>> BEGIN Data records

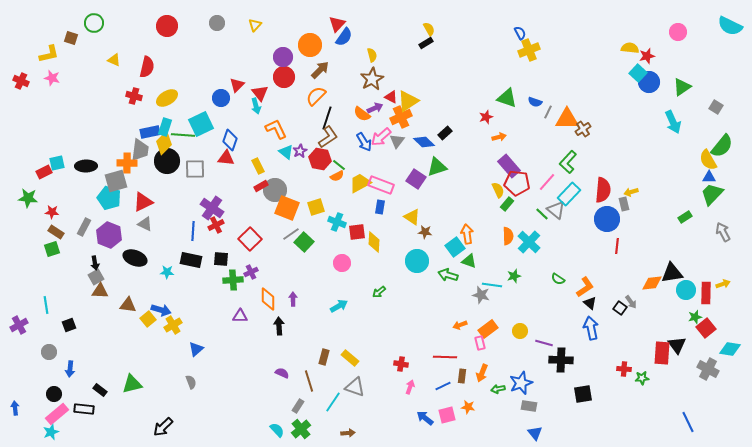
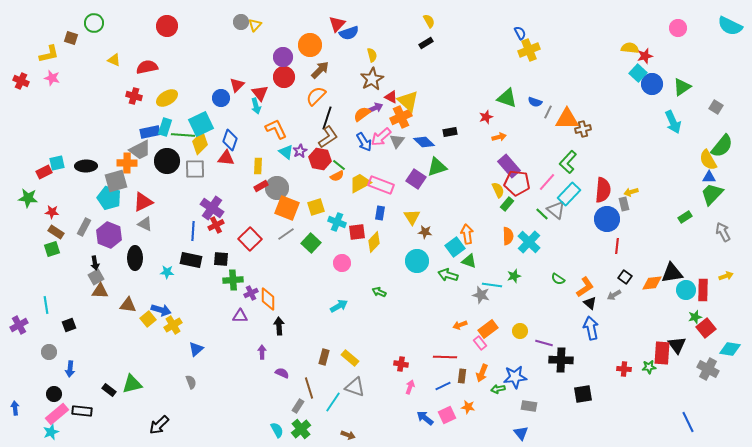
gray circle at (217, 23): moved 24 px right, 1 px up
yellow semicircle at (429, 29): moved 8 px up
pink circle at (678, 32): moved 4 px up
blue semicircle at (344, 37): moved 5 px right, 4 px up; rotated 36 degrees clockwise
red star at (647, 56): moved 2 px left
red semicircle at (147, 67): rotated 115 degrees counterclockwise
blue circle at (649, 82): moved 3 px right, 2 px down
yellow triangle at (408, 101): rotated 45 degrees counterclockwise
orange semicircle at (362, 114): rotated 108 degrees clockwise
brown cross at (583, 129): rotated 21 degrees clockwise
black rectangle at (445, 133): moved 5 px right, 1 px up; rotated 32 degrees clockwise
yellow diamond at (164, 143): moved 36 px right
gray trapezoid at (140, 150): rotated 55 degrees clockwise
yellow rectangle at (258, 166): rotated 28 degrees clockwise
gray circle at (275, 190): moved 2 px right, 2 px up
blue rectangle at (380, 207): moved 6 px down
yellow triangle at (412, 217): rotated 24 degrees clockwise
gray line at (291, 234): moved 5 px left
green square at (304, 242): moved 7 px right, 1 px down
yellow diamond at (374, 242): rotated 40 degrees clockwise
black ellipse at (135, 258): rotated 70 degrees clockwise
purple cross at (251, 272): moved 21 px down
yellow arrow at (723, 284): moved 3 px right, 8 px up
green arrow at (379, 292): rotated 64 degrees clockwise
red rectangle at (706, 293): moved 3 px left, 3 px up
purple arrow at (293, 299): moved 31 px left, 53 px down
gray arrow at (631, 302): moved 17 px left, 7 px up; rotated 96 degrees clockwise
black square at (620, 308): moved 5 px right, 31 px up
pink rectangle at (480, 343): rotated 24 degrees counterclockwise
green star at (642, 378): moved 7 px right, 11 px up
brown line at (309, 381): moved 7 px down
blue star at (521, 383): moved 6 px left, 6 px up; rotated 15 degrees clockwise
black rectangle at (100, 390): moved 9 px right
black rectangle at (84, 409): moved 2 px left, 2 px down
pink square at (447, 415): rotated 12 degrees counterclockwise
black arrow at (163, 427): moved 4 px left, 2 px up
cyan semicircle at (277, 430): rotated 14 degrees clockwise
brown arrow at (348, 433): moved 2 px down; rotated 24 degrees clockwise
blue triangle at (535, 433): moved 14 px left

>> END Data records
>> BEGIN Data records

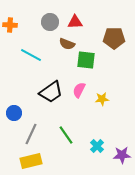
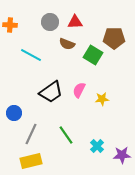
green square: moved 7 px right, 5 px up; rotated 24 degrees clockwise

>> END Data records
>> BEGIN Data records

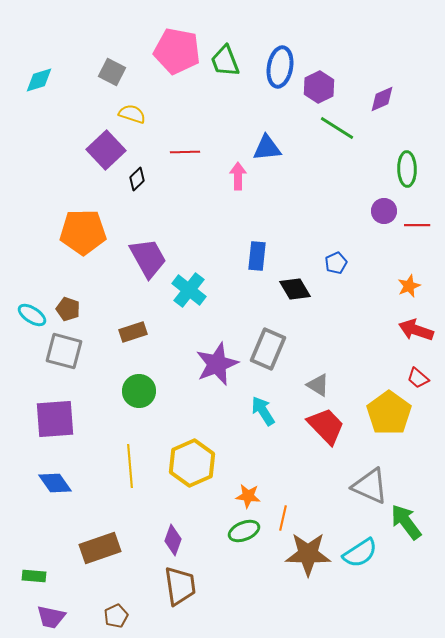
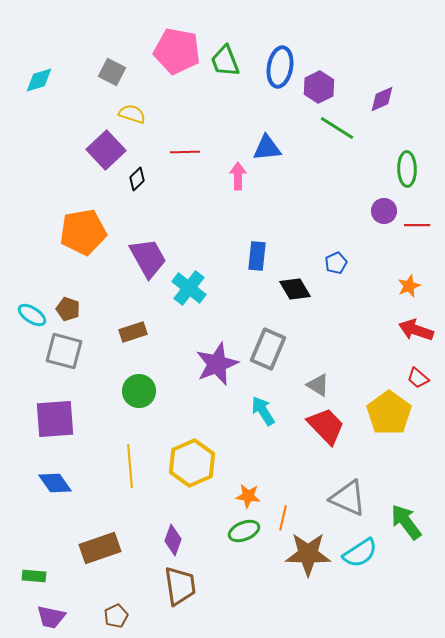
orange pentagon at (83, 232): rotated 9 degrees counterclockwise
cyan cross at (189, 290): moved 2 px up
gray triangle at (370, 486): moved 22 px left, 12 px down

>> END Data records

-- Instructions to follow --
Print the lines between the one holding "orange pentagon at" and the one holding "gray triangle at", inclusive, reproducing them verbatim.

-- Answer --
orange pentagon at (83, 232): rotated 9 degrees counterclockwise
cyan cross at (189, 290): moved 2 px up
gray triangle at (370, 486): moved 22 px left, 12 px down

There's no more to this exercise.